(Work instructions): The records are to be copied word for word, and the pictures dropped.

[Opening Available data section]

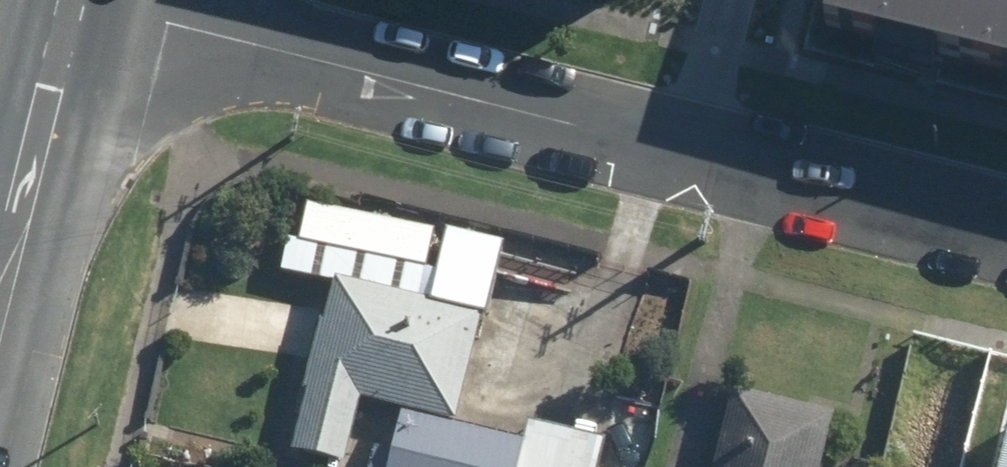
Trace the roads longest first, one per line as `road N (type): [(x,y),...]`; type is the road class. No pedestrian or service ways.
road 1 (residential): [(681,149),(71,2)]
road 2 (residential): [(1006,231),(681,149)]
road 3 (primary): [(0,252),(71,2)]
road 4 (residential): [(681,149),(718,0)]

[Closing Available data section]

(Result below):
Trace the roads longest first, one per line as `road N (type): [(x,y),...]`; type is the road class. No pedestrian or service ways.
road 1 (residential): [(681,149),(71,2)]
road 2 (residential): [(1006,231),(681,149)]
road 3 (primary): [(0,252),(71,2)]
road 4 (residential): [(681,149),(718,0)]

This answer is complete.